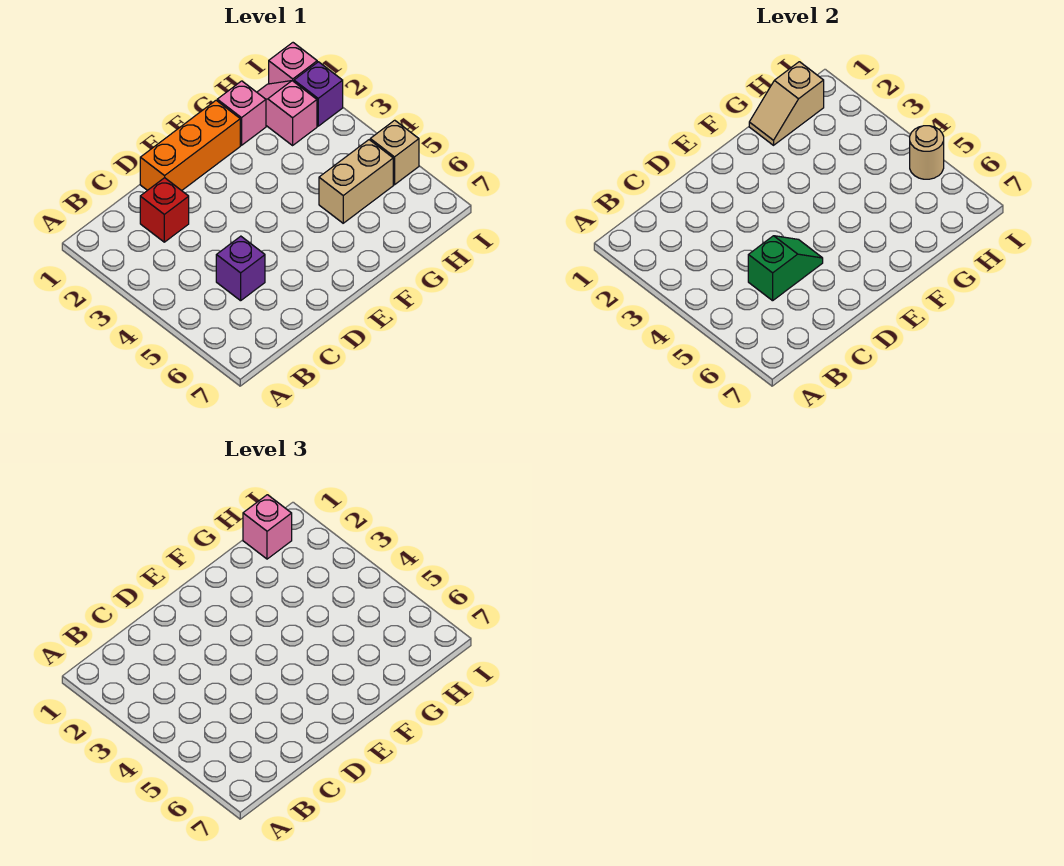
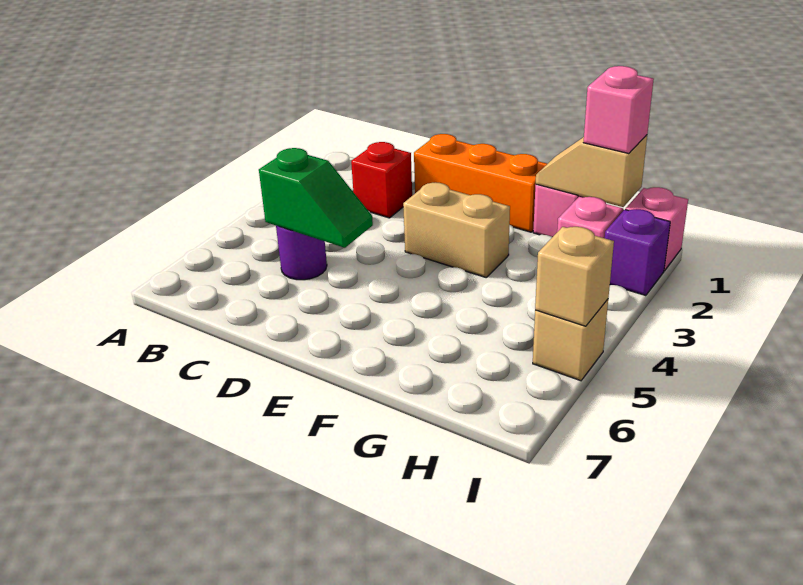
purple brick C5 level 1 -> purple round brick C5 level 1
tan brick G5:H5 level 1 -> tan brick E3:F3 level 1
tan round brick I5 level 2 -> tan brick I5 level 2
• • • • • • •
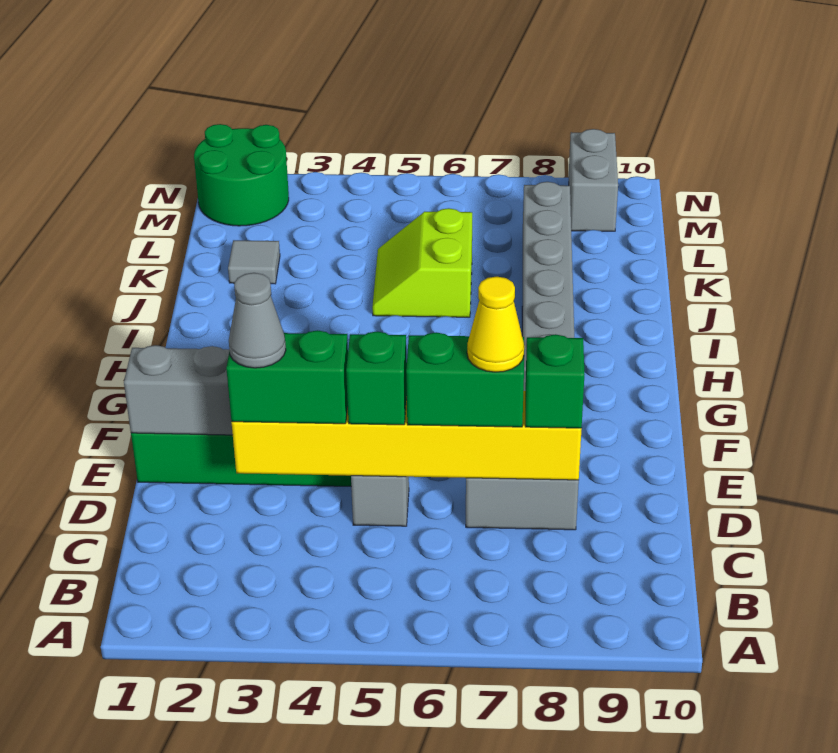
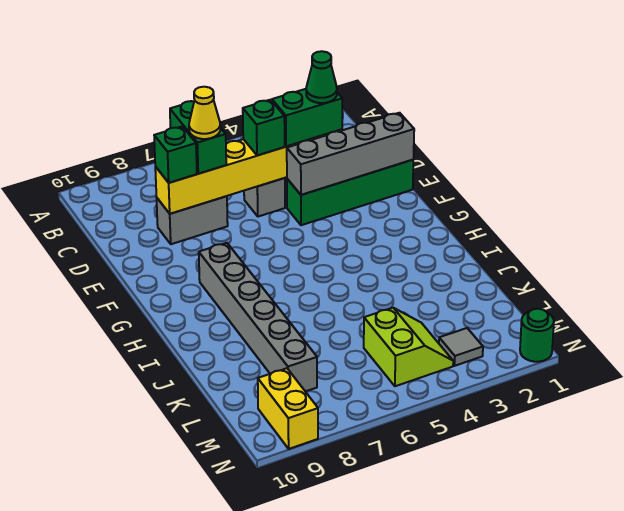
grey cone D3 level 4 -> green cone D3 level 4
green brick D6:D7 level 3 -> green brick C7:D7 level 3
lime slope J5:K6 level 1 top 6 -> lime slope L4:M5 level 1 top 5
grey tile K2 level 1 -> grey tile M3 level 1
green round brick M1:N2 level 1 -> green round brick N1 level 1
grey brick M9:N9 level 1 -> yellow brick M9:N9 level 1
• • • • • • •
• [Task brief]:
From the line containing "lime slope J5:K6" down to the line containing "grey brick M9:N9" in the material above, reproduce every line exactly, including the two end lines.

• [Task result]:
lime slope J5:K6 level 1 top 6 -> lime slope L4:M5 level 1 top 5
grey tile K2 level 1 -> grey tile M3 level 1
green round brick M1:N2 level 1 -> green round brick N1 level 1
grey brick M9:N9 level 1 -> yellow brick M9:N9 level 1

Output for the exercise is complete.